[Record extracts Boundary: Start]

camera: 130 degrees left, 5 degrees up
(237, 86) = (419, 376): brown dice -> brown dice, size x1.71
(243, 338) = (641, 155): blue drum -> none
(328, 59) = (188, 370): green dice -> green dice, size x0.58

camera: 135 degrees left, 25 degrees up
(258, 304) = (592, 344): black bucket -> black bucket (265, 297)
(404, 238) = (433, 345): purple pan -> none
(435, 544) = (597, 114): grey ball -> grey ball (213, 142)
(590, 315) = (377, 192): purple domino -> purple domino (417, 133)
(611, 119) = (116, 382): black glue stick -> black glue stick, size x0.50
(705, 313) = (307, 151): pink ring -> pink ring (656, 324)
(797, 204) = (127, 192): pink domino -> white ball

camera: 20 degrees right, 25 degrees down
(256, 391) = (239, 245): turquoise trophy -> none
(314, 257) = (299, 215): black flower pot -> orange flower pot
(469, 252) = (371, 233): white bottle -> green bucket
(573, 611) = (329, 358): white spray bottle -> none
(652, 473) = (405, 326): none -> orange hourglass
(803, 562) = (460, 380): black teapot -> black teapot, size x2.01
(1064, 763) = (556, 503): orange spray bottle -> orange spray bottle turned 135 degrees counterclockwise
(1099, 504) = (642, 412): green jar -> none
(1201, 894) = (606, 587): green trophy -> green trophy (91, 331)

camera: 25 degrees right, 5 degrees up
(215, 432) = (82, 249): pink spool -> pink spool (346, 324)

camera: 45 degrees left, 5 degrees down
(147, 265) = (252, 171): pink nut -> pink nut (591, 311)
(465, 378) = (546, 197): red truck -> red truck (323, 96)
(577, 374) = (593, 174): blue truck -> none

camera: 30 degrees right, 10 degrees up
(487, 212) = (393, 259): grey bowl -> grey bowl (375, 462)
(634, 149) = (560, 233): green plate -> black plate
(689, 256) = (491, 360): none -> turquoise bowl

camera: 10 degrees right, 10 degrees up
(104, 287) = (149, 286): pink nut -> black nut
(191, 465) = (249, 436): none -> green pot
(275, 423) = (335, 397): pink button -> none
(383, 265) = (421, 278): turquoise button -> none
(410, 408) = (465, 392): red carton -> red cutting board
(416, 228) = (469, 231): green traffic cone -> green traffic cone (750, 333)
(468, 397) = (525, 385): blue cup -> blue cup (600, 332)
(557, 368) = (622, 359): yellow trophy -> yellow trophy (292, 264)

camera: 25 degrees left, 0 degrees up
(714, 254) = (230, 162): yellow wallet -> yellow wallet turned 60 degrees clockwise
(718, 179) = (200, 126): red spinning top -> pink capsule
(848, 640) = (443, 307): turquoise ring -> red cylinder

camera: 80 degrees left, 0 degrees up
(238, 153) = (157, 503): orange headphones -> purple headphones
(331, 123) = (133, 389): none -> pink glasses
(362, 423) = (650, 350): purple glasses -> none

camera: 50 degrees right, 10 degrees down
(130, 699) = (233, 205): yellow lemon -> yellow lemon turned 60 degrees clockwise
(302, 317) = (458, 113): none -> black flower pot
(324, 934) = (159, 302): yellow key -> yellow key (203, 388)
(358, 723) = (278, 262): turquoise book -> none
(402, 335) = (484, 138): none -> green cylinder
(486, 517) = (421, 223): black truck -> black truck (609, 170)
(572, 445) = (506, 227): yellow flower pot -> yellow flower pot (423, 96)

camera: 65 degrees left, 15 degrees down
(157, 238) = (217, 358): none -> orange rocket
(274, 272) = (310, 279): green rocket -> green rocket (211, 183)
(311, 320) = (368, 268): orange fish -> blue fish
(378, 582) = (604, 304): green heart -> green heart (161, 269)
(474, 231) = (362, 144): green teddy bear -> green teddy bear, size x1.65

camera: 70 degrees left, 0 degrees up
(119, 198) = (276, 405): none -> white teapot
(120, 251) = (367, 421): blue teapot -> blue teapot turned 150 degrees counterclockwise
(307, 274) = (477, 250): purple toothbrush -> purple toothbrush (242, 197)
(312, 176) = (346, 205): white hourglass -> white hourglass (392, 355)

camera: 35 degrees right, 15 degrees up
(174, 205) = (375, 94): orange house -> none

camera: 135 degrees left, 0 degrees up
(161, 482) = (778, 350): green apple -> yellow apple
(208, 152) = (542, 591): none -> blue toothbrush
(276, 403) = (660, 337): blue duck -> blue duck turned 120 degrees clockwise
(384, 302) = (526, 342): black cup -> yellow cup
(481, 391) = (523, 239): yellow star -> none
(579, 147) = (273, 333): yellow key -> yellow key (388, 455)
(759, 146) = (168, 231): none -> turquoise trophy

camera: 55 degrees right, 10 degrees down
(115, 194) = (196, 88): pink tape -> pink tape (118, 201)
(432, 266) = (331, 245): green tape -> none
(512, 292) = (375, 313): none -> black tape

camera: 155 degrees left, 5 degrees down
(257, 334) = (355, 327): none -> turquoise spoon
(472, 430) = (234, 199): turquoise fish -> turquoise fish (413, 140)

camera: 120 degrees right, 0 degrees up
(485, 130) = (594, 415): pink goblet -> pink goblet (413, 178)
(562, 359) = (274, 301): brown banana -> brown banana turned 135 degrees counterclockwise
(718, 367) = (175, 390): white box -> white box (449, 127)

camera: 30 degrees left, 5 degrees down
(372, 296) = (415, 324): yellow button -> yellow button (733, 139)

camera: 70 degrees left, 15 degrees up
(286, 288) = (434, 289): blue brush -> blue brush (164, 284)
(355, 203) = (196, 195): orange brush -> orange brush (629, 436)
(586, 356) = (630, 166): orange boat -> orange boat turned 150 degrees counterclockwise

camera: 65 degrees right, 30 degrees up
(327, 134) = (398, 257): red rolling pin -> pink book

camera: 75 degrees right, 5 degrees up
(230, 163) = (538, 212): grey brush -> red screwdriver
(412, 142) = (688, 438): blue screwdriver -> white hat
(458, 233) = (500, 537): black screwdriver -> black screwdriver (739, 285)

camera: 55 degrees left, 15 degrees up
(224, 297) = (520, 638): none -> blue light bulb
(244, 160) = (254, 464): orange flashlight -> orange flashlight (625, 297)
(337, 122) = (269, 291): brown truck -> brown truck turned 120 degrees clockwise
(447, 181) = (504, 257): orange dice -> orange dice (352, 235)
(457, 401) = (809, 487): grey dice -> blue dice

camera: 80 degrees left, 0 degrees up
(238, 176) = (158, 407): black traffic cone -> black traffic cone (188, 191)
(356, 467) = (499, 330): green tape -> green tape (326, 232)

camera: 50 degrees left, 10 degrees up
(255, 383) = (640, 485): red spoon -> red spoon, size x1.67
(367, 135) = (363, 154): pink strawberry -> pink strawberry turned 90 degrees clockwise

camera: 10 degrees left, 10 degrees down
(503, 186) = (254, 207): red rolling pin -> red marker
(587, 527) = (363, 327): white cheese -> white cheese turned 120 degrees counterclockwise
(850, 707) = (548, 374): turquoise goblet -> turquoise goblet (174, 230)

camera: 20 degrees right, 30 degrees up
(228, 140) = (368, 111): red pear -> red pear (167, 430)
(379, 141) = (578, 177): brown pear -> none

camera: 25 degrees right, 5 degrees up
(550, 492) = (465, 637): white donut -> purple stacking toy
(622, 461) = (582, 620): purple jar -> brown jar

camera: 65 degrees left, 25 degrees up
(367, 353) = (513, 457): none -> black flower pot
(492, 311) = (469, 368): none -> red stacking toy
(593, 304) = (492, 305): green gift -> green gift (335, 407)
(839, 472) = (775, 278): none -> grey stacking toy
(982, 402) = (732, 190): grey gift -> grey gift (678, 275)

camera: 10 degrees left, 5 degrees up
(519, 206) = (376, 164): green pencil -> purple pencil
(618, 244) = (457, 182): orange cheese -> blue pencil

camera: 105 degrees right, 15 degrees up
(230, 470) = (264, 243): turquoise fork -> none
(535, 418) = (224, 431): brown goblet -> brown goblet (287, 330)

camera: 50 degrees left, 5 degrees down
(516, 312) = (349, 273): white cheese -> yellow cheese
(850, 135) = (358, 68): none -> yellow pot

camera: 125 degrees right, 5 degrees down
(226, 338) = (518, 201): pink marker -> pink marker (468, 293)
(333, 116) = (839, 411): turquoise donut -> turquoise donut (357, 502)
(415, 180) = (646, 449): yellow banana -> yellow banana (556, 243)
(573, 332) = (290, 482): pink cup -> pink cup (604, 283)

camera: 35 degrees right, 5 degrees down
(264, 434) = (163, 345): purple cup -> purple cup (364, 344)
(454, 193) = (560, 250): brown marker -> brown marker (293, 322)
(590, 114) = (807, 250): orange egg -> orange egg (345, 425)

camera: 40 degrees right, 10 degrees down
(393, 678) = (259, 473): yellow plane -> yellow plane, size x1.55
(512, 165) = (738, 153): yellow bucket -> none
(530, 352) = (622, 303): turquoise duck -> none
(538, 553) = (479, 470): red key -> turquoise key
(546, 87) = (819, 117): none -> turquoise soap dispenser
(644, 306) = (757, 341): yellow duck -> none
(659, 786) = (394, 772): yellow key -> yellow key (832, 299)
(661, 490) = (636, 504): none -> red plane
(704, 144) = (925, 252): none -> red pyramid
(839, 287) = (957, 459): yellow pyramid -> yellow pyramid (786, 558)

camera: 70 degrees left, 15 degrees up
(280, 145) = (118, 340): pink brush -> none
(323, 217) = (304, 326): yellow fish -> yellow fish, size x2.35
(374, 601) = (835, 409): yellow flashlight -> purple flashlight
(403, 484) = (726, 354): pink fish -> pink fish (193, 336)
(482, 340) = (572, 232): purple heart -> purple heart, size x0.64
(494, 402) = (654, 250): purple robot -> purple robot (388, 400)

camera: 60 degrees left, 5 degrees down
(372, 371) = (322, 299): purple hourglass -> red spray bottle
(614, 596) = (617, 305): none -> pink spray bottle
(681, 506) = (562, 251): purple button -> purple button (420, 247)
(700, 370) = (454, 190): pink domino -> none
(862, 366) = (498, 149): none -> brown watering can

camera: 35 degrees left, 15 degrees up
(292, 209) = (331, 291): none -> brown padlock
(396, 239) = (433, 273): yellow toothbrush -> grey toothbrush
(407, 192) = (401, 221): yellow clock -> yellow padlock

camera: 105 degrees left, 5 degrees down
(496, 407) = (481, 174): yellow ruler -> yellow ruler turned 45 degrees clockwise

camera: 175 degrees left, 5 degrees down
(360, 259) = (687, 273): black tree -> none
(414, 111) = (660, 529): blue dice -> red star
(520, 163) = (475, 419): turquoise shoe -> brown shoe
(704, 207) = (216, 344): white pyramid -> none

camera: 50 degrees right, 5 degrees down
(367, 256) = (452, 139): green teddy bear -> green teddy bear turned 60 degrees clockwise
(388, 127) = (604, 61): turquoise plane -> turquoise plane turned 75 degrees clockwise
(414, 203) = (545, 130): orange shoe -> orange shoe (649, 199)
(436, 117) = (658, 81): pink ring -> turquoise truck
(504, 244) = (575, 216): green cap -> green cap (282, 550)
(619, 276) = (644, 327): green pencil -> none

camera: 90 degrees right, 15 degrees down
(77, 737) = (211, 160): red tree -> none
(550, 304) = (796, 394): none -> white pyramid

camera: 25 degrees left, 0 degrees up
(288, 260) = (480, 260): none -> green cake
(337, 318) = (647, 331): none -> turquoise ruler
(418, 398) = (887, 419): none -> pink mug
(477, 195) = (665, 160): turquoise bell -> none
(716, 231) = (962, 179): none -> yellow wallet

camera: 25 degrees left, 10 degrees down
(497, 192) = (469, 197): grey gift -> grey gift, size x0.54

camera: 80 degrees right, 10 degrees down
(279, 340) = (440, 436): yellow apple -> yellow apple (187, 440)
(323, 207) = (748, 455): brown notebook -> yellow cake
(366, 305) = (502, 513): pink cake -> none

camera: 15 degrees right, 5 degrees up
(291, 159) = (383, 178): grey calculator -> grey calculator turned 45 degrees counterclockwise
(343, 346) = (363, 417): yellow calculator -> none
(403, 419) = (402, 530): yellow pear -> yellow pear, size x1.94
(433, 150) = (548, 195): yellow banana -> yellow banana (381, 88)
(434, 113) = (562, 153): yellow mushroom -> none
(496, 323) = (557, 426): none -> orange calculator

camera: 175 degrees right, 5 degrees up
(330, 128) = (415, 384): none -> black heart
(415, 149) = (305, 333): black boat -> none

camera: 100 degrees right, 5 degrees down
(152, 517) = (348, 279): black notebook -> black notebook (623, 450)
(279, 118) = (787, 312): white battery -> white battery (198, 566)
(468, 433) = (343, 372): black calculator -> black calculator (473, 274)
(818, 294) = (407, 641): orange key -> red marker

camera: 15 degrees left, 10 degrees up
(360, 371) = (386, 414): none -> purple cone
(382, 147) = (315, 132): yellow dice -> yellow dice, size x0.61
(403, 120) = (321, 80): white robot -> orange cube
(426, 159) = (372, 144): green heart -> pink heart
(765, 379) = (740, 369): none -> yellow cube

[Record extracts Boundary: End]

### Exercise description
In the listing above, find the line with "(393, 678) = (259, 473): yellow" and the line with "(839, 287) = (957, 459): yellow"; output exactly those lines and all lines between them.

### Answer to this task
(393, 678) = (259, 473): yellow plane -> yellow plane, size x1.55
(512, 165) = (738, 153): yellow bucket -> none
(530, 352) = (622, 303): turquoise duck -> none
(538, 553) = (479, 470): red key -> turquoise key
(546, 87) = (819, 117): none -> turquoise soap dispenser
(644, 306) = (757, 341): yellow duck -> none
(659, 786) = (394, 772): yellow key -> yellow key (832, 299)
(661, 490) = (636, 504): none -> red plane
(704, 144) = (925, 252): none -> red pyramid
(839, 287) = (957, 459): yellow pyramid -> yellow pyramid (786, 558)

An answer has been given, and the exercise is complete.